- Opening Delimiter -
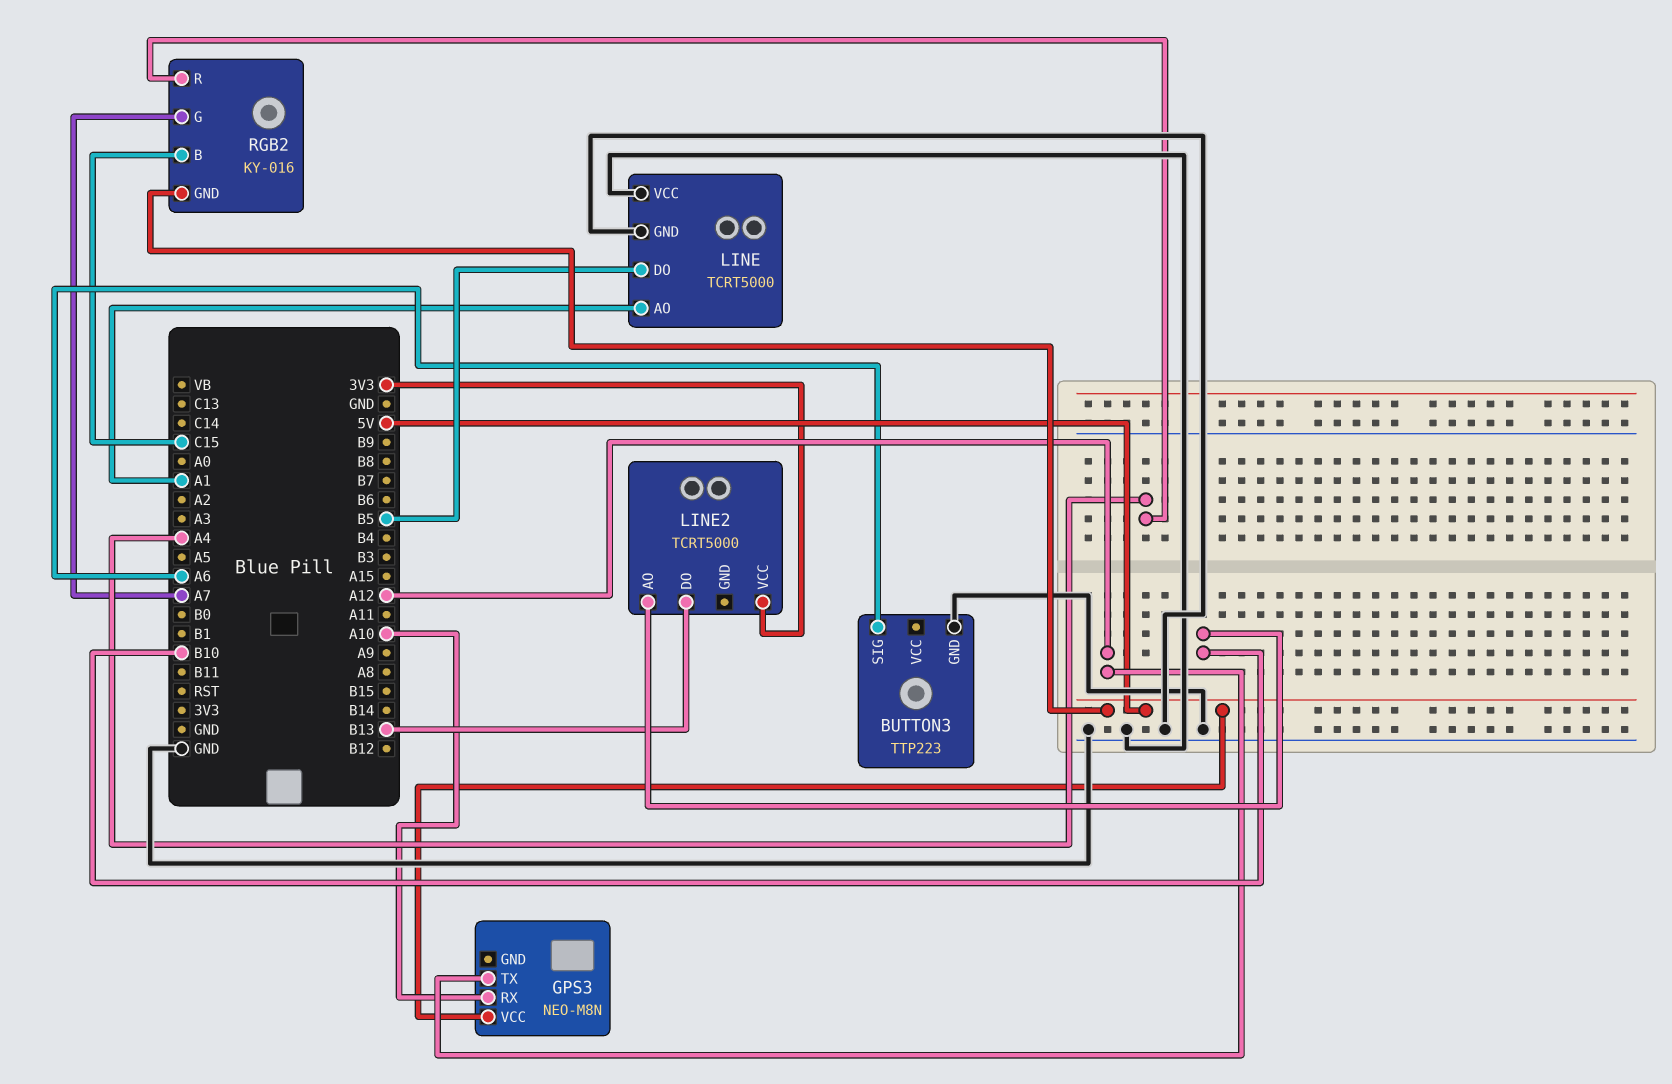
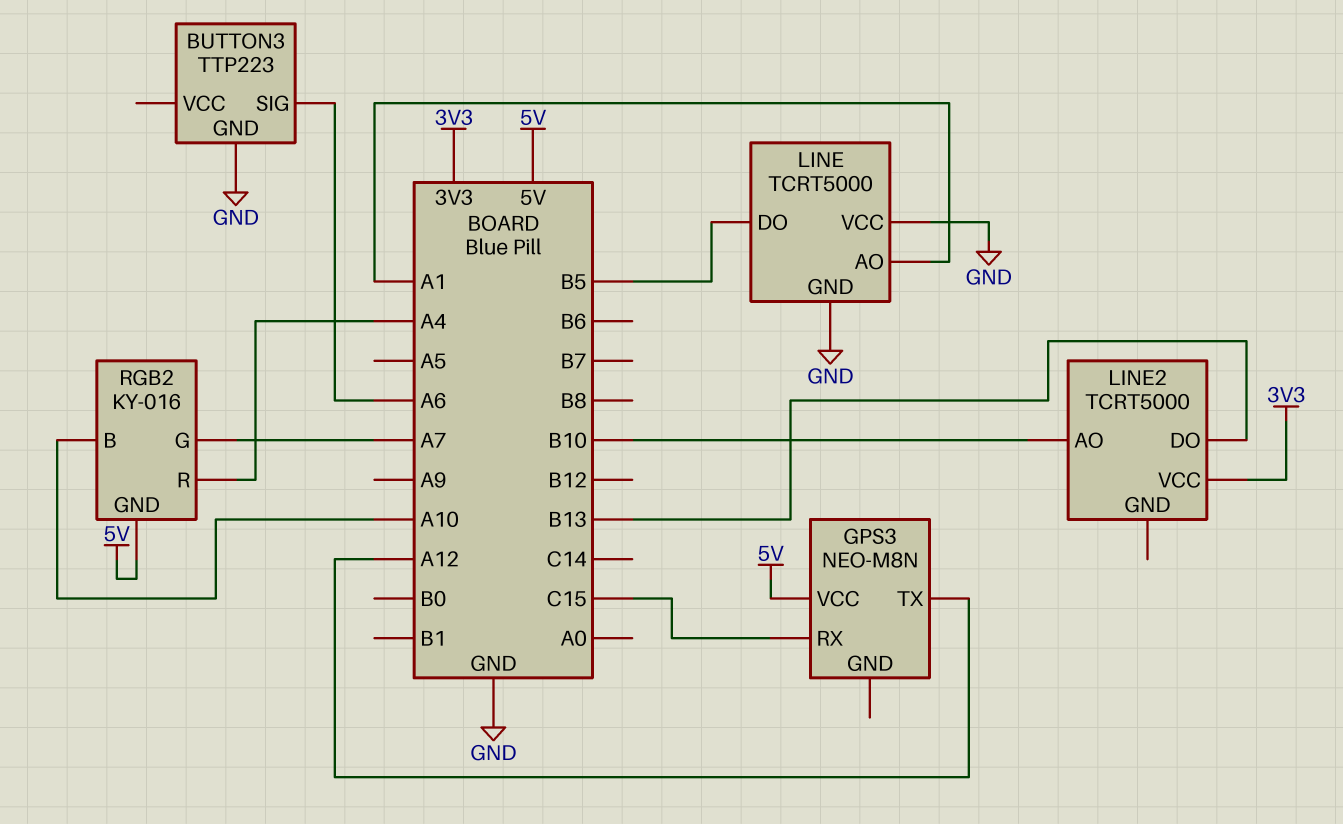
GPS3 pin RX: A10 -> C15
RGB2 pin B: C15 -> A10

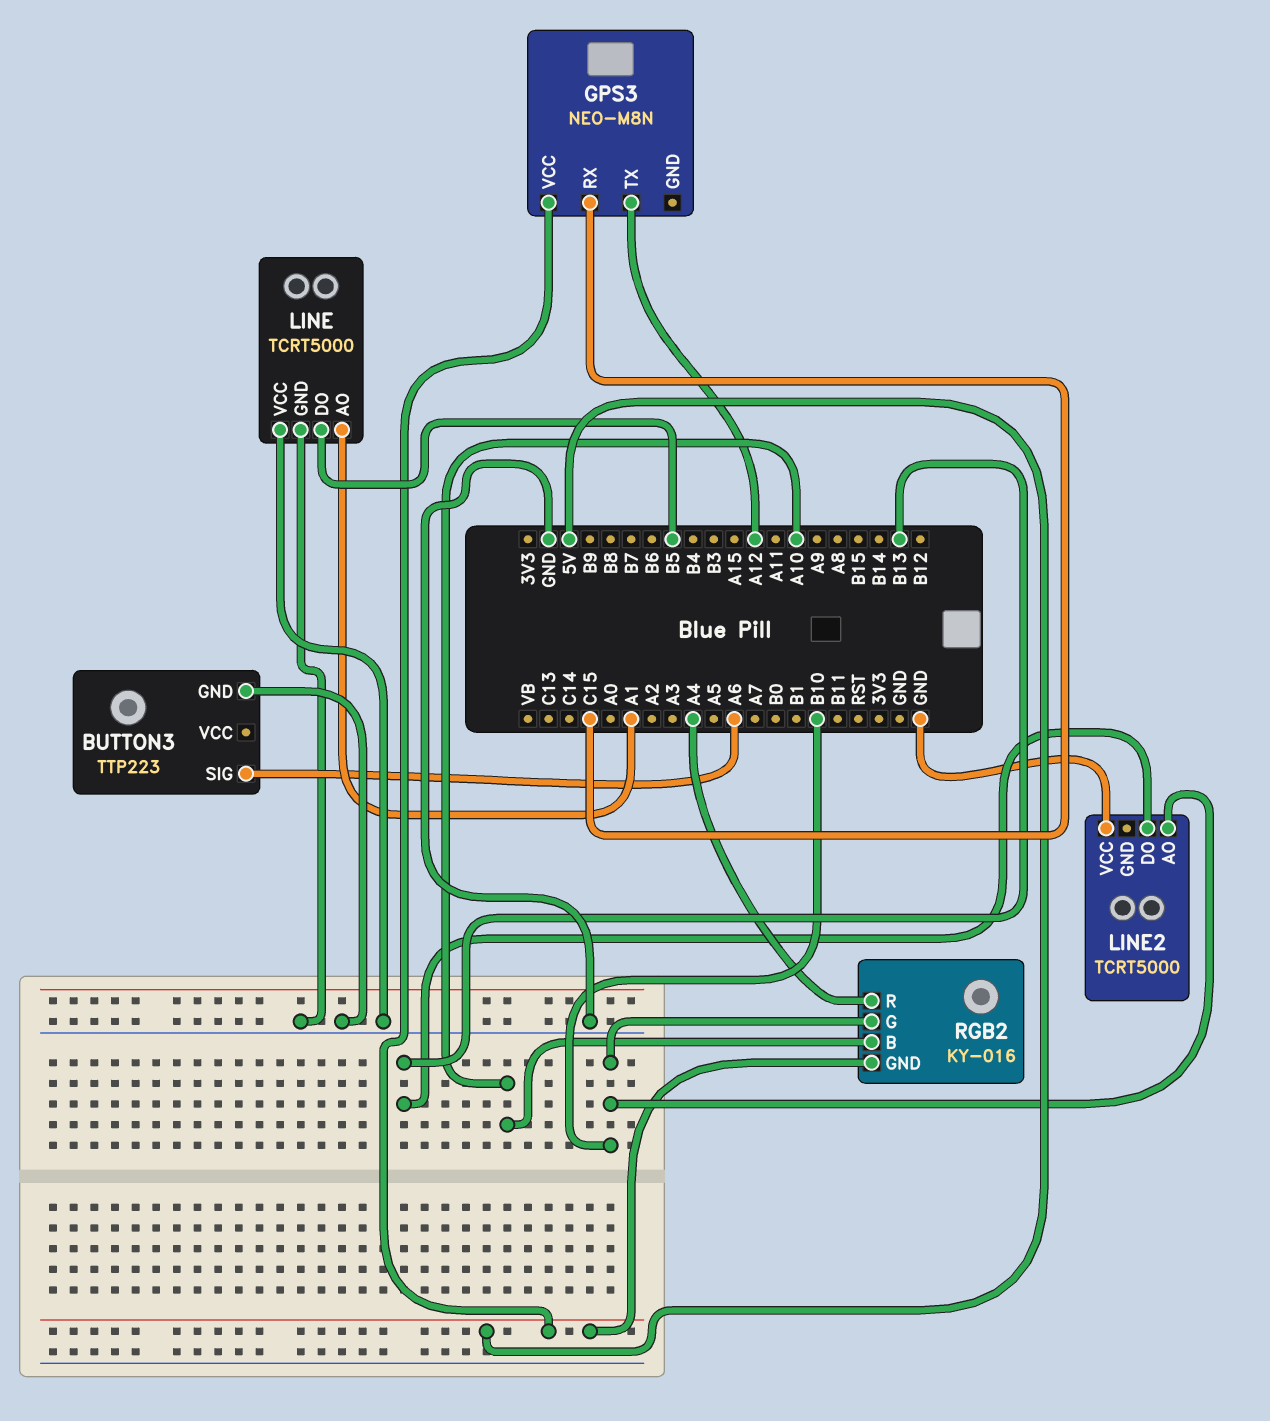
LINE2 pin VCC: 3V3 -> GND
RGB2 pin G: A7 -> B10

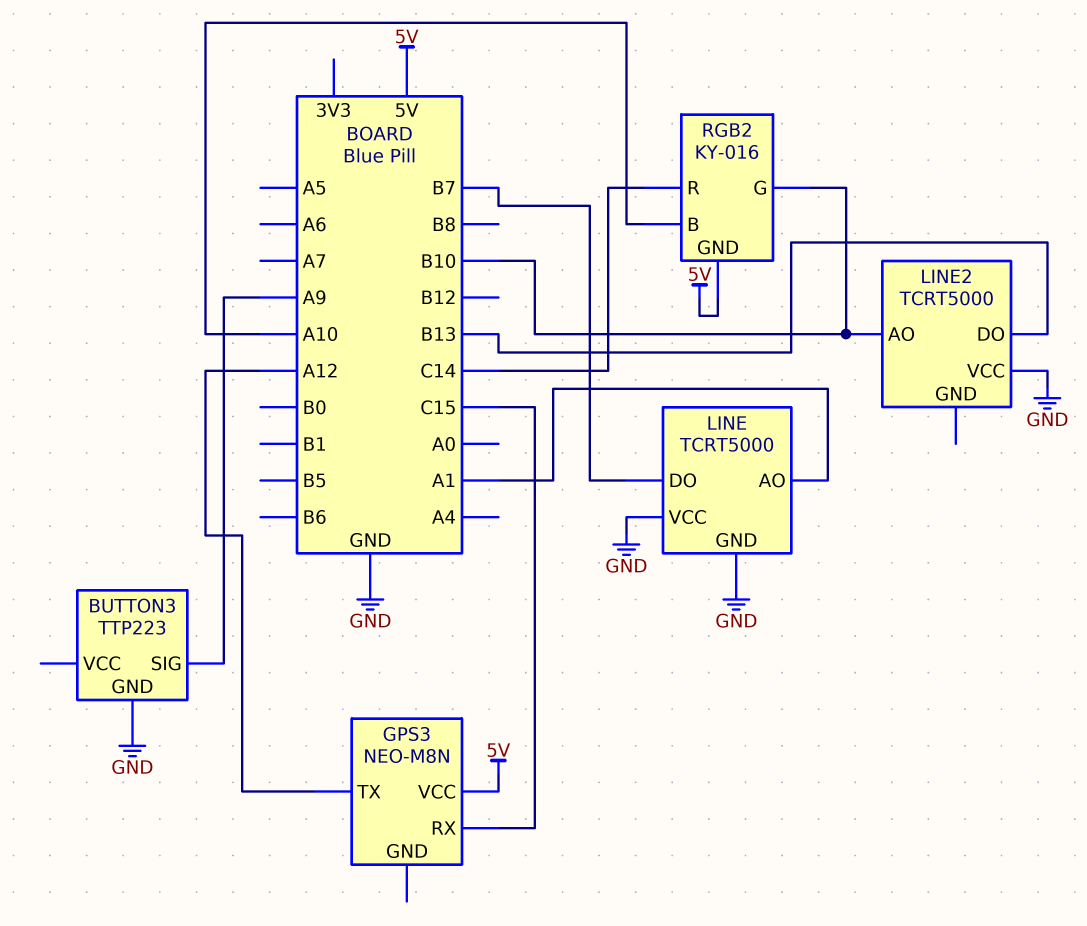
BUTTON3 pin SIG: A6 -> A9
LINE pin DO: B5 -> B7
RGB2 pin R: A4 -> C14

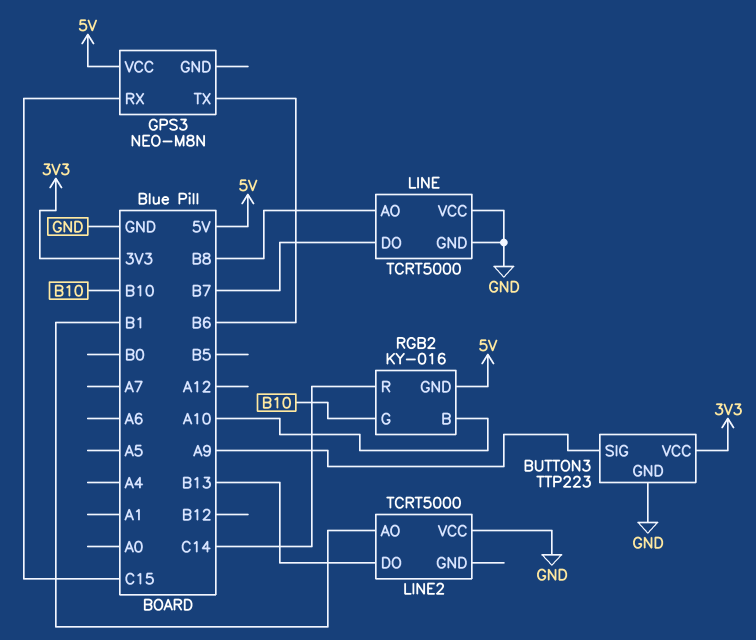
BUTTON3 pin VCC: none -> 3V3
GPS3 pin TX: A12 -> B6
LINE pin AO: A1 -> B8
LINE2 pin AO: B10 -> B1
- Closing Delimiter -
▸ WORK INSTRUCTIONS
Exactly as written, please copy out the whole set of records, skipping images.

▸ TASK SOLUTION
GPS3 pin RX: A10 -> C15
RGB2 pin B: C15 -> A10

LINE2 pin VCC: 3V3 -> GND
RGB2 pin G: A7 -> B10

BUTTON3 pin SIG: A6 -> A9
LINE pin DO: B5 -> B7
RGB2 pin R: A4 -> C14

BUTTON3 pin VCC: none -> 3V3
GPS3 pin TX: A12 -> B6
LINE pin AO: A1 -> B8
LINE2 pin AO: B10 -> B1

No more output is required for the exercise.